**Assigned task:**
Check each line of the data, and copy those where "rolling" appears.

**Records for the exercise:**

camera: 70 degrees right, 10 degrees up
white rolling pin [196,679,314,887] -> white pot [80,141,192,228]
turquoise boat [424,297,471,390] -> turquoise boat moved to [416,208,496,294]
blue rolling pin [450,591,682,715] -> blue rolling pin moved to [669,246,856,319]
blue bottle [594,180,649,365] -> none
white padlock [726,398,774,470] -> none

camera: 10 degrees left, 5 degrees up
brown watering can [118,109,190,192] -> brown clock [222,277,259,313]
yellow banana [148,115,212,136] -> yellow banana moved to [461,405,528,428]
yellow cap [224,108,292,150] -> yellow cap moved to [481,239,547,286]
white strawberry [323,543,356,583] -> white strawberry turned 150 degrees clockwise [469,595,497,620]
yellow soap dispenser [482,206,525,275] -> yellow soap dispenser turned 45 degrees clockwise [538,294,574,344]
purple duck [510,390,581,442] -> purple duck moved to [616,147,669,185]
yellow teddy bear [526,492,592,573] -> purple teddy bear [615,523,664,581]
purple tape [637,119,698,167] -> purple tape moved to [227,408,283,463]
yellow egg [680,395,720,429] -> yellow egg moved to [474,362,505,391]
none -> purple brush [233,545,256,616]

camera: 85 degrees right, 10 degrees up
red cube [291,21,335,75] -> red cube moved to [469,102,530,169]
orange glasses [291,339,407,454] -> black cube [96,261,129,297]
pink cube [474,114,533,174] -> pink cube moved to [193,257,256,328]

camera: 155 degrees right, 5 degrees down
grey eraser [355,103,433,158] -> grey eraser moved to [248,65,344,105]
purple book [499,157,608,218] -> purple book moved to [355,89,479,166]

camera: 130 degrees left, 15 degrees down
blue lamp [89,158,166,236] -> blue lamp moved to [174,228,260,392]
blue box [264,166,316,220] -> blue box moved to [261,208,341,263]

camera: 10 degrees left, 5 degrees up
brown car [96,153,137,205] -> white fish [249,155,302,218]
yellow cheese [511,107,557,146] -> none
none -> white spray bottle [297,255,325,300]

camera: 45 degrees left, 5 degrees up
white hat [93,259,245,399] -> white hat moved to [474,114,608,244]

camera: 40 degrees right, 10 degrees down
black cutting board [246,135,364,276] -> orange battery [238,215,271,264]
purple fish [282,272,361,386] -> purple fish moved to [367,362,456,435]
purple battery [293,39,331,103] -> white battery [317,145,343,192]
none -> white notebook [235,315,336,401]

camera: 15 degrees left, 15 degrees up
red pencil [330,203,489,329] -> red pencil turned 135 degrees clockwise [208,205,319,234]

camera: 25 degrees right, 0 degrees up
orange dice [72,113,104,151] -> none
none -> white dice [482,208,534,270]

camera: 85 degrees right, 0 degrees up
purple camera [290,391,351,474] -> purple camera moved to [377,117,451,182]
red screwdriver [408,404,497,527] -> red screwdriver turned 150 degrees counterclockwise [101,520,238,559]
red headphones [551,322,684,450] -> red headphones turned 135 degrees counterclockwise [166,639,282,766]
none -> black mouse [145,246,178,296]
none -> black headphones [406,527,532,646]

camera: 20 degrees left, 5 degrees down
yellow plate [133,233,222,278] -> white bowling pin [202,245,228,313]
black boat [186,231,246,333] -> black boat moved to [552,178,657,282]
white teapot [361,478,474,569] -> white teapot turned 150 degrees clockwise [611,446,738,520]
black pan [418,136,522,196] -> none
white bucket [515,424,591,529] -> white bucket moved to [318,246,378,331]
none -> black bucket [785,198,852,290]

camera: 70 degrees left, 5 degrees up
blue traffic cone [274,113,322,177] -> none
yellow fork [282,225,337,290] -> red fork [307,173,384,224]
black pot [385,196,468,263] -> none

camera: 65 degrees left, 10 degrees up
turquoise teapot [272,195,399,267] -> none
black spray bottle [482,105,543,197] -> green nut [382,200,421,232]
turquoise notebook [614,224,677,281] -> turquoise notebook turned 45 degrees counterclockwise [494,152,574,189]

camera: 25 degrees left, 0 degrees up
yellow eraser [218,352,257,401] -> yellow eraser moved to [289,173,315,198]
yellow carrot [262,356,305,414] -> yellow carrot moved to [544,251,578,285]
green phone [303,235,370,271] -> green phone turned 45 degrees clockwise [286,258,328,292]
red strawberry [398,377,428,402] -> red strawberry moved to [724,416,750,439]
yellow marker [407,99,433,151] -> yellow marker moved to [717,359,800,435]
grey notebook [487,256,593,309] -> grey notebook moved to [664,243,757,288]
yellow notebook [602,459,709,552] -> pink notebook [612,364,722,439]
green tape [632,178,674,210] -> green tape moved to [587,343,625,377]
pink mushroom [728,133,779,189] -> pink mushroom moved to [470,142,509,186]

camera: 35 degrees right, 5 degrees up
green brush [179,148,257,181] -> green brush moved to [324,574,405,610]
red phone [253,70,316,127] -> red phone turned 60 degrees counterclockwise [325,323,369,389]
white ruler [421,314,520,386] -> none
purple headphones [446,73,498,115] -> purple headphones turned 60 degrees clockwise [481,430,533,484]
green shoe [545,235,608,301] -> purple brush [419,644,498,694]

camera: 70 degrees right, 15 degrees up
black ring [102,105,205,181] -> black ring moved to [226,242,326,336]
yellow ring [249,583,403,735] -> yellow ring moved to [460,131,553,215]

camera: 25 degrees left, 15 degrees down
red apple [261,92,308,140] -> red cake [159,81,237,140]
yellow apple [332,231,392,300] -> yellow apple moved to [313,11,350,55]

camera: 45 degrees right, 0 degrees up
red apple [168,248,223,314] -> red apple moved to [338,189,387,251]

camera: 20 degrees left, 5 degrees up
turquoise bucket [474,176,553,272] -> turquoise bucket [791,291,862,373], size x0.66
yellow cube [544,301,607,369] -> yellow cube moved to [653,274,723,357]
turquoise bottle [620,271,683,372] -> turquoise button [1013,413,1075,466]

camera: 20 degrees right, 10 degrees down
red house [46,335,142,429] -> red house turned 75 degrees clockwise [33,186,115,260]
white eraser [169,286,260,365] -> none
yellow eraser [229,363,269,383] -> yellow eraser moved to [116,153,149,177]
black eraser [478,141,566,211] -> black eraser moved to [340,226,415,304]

**Answer box:**
white rolling pin [196,679,314,887] -> white pot [80,141,192,228]
blue rolling pin [450,591,682,715] -> blue rolling pin moved to [669,246,856,319]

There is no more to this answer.